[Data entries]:

◇ ◇ ◇ ◇ ◇

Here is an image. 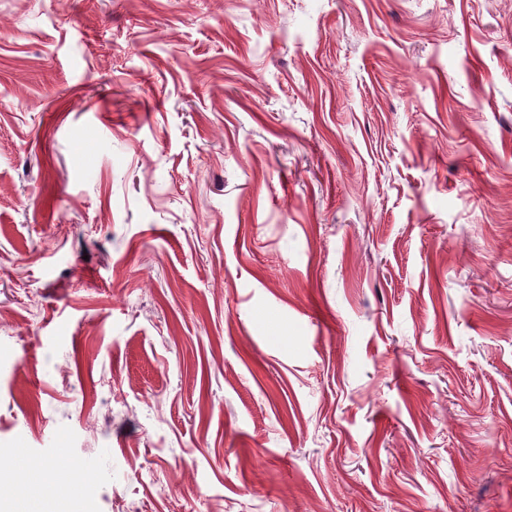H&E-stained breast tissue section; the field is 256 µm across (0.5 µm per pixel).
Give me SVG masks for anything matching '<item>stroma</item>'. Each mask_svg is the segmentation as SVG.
<instances>
[{"label": "stroma", "instance_id": "obj_1", "mask_svg": "<svg viewBox=\"0 0 512 512\" xmlns=\"http://www.w3.org/2000/svg\"><path fill=\"white\" fill-rule=\"evenodd\" d=\"M80 512H512V0H0V450Z\"/></svg>", "mask_w": 512, "mask_h": 512}]
</instances>
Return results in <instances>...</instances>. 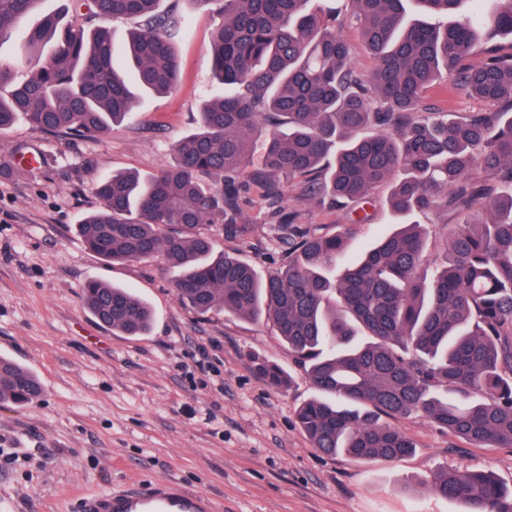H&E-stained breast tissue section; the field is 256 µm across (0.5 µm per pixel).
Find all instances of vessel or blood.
<instances>
[{"label":"vessel or blood","mask_w":512,"mask_h":512,"mask_svg":"<svg viewBox=\"0 0 512 512\" xmlns=\"http://www.w3.org/2000/svg\"><path fill=\"white\" fill-rule=\"evenodd\" d=\"M84 512H214L204 495L165 483L130 490L103 491L87 497Z\"/></svg>","instance_id":"vessel-or-blood-1"}]
</instances>
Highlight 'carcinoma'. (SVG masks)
Listing matches in <instances>:
<instances>
[{"label": "carcinoma", "instance_id": "cac0c4a2", "mask_svg": "<svg viewBox=\"0 0 512 512\" xmlns=\"http://www.w3.org/2000/svg\"><path fill=\"white\" fill-rule=\"evenodd\" d=\"M160 0H90L104 18L136 19L124 63L109 30L87 31L40 12L42 0H0V44L18 39L15 64L0 61V131L18 118L92 138L133 117L143 93L178 78L176 42L188 19ZM215 6L213 74L224 95L202 104L172 161L140 176L114 172L96 185L100 207L77 232L112 262L162 257L180 302L273 323L288 359L322 396L298 411L314 447L360 461L393 462L416 445L391 421L418 414L478 448L512 447V57L468 64L478 47L512 36V0H196ZM356 27L375 67L353 65L343 29ZM496 104L490 112H430L426 88ZM258 162H252L254 153ZM276 204L295 184L303 200L369 203L390 184L399 228L356 260L349 224L321 235L278 209L288 262L259 274L237 254L215 252L204 232H252L239 223L236 179ZM484 217L455 225L430 278L420 274L427 232L416 216L448 206ZM86 308L123 336H144L154 313L126 288L89 280ZM258 371L279 391L277 363ZM43 392L39 377L0 356V404L22 407ZM428 489L465 512H512V491L471 471L435 476Z\"/></svg>", "mask_w": 512, "mask_h": 512}]
</instances>
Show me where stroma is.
I'll return each instance as SVG.
<instances>
[{
  "label": "stroma",
  "mask_w": 512,
  "mask_h": 512,
  "mask_svg": "<svg viewBox=\"0 0 512 512\" xmlns=\"http://www.w3.org/2000/svg\"><path fill=\"white\" fill-rule=\"evenodd\" d=\"M191 21L176 47L180 76L163 94L143 96L132 122L102 138L46 133L25 120L0 131V356L34 372L44 393L22 407L0 404V442L17 449L0 462V512H77L82 498L112 488L171 481L211 498L217 512H462L431 494L437 473L482 469L512 488V447L476 448L424 418L397 419L416 446L402 460L360 463L314 448L298 408L316 394L305 370L289 361L273 323L179 302L162 259L113 263L83 245L77 225L98 208L95 184L115 171L144 175L172 159L194 129L199 107L221 96L212 78L214 21L194 0H161ZM36 165H27L28 157ZM378 188L368 221L301 200L289 189L297 223L327 234L349 224V255L388 232L394 218ZM244 240L210 233L215 248L260 272L288 261V241L270 232L275 209L260 189L241 188ZM132 289L150 304L148 335L121 336L84 307V283ZM279 363L290 389L272 391L252 358Z\"/></svg>",
  "instance_id": "obj_1"
}]
</instances>
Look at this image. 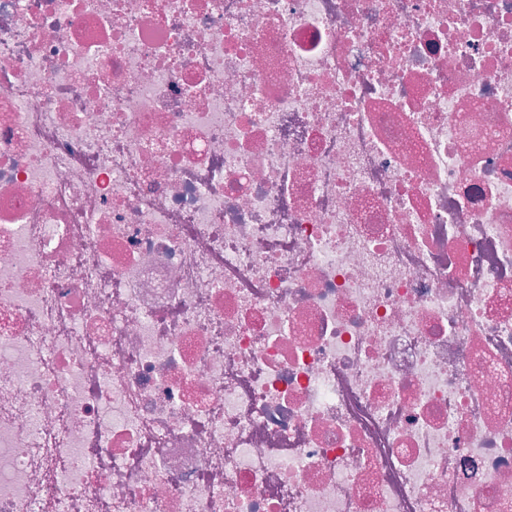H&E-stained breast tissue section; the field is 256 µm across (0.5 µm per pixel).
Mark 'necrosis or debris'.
I'll use <instances>...</instances> for the list:
<instances>
[{
  "instance_id": "necrosis-or-debris-1",
  "label": "necrosis or debris",
  "mask_w": 512,
  "mask_h": 512,
  "mask_svg": "<svg viewBox=\"0 0 512 512\" xmlns=\"http://www.w3.org/2000/svg\"><path fill=\"white\" fill-rule=\"evenodd\" d=\"M0 512H512V0H0Z\"/></svg>"
}]
</instances>
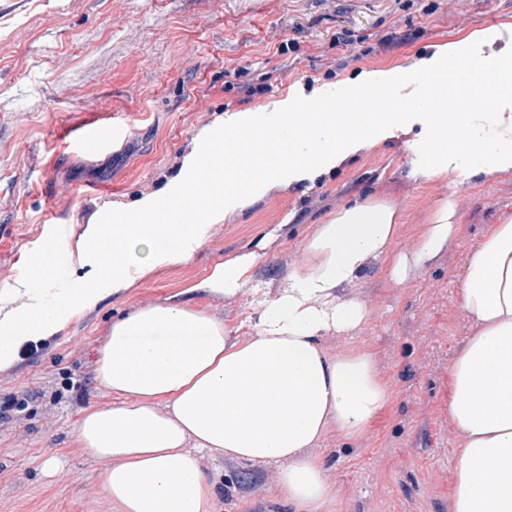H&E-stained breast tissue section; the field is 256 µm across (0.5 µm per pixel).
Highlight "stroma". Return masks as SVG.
Masks as SVG:
<instances>
[{"mask_svg":"<svg viewBox=\"0 0 512 512\" xmlns=\"http://www.w3.org/2000/svg\"><path fill=\"white\" fill-rule=\"evenodd\" d=\"M491 28L512 30V0H0V291L20 285L27 256L56 226L71 278L85 281L87 226L174 180L199 131L224 114L263 113L300 86L337 90L362 70L406 74L434 45ZM245 83L265 91L245 97ZM463 111L469 143L453 153L448 179L420 168L426 125L411 120L329 172L270 186L204 228L187 258L105 296L0 370V400H28L0 419V512H111L105 464L80 448L75 430L83 409L112 404L93 368L113 319L165 303L276 227L252 271L263 297L246 288L191 299L232 338L253 335L259 300L273 299L303 261L314 226L358 198L400 212V252L444 201H454L461 229L436 263L403 282L372 266L351 291L369 309L364 325L324 341L333 355L370 353L390 391L364 436L332 430L316 447L328 464L326 512H451L462 438L448 416L449 365L472 334L457 286L465 255L512 216V170L478 172L512 129L495 103L472 98ZM102 113L124 125L122 138L75 151L69 131ZM51 456L60 462L53 474L43 466ZM203 468L213 512H289L272 491L275 466L207 457Z\"/></svg>","mask_w":512,"mask_h":512,"instance_id":"obj_1","label":"stroma"}]
</instances>
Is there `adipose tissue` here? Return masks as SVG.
<instances>
[{
    "instance_id": "adipose-tissue-1",
    "label": "adipose tissue",
    "mask_w": 512,
    "mask_h": 512,
    "mask_svg": "<svg viewBox=\"0 0 512 512\" xmlns=\"http://www.w3.org/2000/svg\"><path fill=\"white\" fill-rule=\"evenodd\" d=\"M464 42L415 60L433 130L427 175L447 177L464 123L449 102L462 97L445 75ZM474 92L512 112V55L491 62ZM452 202L424 225L417 248L394 251L399 214L367 200L341 209L306 239L305 258L277 296L262 302L254 336L231 340L223 322L178 300L140 309L112 324L94 380L114 397L87 409L76 439L104 461L113 512H213L203 455L274 463V492L291 512H322L326 463L313 454L332 429L355 440L389 402L371 354L333 355L325 337L357 332L364 304L346 297L373 264L394 281L440 257L459 226ZM216 264L194 293H238L250 284L259 250ZM460 305L475 331L452 361L448 413L464 444L452 473L451 512H512V217L464 259Z\"/></svg>"
}]
</instances>
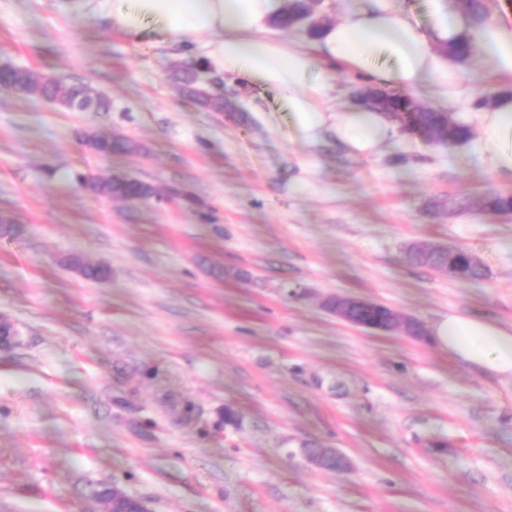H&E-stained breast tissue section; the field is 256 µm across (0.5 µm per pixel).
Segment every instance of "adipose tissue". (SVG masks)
<instances>
[{
    "instance_id": "1",
    "label": "adipose tissue",
    "mask_w": 512,
    "mask_h": 512,
    "mask_svg": "<svg viewBox=\"0 0 512 512\" xmlns=\"http://www.w3.org/2000/svg\"><path fill=\"white\" fill-rule=\"evenodd\" d=\"M429 2L434 33L397 14L391 0H356L345 20L323 32L311 50L287 46L276 37L271 0H131L127 7L97 0L96 8L125 33L137 34L147 23H157L170 40L200 44L225 73L256 76L279 89L303 138H315L329 125L350 149L371 153L393 134V125L382 112L360 105L328 119L316 98L330 87L333 75L319 69L318 60L341 61L359 72L379 71L387 83L405 89L425 83L447 86L453 72L433 43L453 41L467 24L447 0ZM474 38L491 69L512 73V27L490 26L475 31ZM478 145L495 173L512 176V98L493 100L482 112ZM433 338L461 363L512 375V333L489 321L451 315L436 323Z\"/></svg>"
}]
</instances>
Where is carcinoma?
Returning <instances> with one entry per match:
<instances>
[{"label": "carcinoma", "mask_w": 512, "mask_h": 512, "mask_svg": "<svg viewBox=\"0 0 512 512\" xmlns=\"http://www.w3.org/2000/svg\"><path fill=\"white\" fill-rule=\"evenodd\" d=\"M316 4L311 0H289L288 7L275 15L276 25L283 29L292 28L315 11ZM458 8L467 12L479 25L484 24L486 9L482 0H460ZM474 49V38L463 36L456 43L447 47L446 55L455 63L465 62ZM0 81L5 85H19L28 96H41L50 101H58L70 112H85L89 104L85 88L77 84H67L53 76H37L34 72L17 66H11L0 72ZM184 83V94L193 103L212 109L224 111V100L215 99L209 89L197 82L193 75L180 78ZM392 109L390 117L399 121L402 128L410 133H420L434 144H465L472 138L471 128L455 119L446 112H436L420 105L411 93H398L378 90ZM96 151L100 155L128 154L140 150L135 142L121 136H97L94 138ZM92 191L107 197L125 200L149 198L153 194L151 185L137 179L126 178L92 182ZM483 208L491 213L502 214L512 212V196L492 192L484 196ZM453 252L460 273V280L472 281L485 277V270L476 258L467 250L460 247L434 249L427 244L412 246L406 251L409 262L427 266L432 269H442L448 262V252ZM70 265L76 268L85 279L100 281L106 270L89 264L79 257L70 260Z\"/></svg>", "instance_id": "carcinoma-1"}]
</instances>
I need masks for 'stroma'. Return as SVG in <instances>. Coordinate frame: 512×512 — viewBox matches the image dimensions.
Wrapping results in <instances>:
<instances>
[{
    "label": "stroma",
    "instance_id": "obj_1",
    "mask_svg": "<svg viewBox=\"0 0 512 512\" xmlns=\"http://www.w3.org/2000/svg\"><path fill=\"white\" fill-rule=\"evenodd\" d=\"M85 84L107 112L0 91V512H105L116 485L149 512H512V377L456 361L433 338L374 334L328 312L342 294L424 330L456 314L512 330V191L477 142L405 132L370 154L330 131L301 139L286 99L217 69L155 25L129 36L74 0H0V62ZM318 99L345 111L382 79L331 63ZM196 71L225 109L188 101ZM426 107L477 126L483 86L512 74L480 53ZM88 135L140 152L101 156ZM121 173L157 192L109 198ZM453 197L462 210L436 208ZM461 247L485 267L465 283L405 258ZM109 267L102 282L65 260ZM191 402L182 419L172 401ZM232 410L237 424L224 421ZM345 470L311 464L308 443Z\"/></svg>",
    "mask_w": 512,
    "mask_h": 512
}]
</instances>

◇ ◇ ◇ ◇ ◇

Go through the entries and return each line where the word "vessel" appears.

[Response to this exercise]:
Find all instances of vessel or blood.
[{"label":"vessel or blood","mask_w":512,"mask_h":512,"mask_svg":"<svg viewBox=\"0 0 512 512\" xmlns=\"http://www.w3.org/2000/svg\"><path fill=\"white\" fill-rule=\"evenodd\" d=\"M84 512H214L204 495L165 483L130 490L103 491L87 497Z\"/></svg>","instance_id":"vessel-or-blood-1"}]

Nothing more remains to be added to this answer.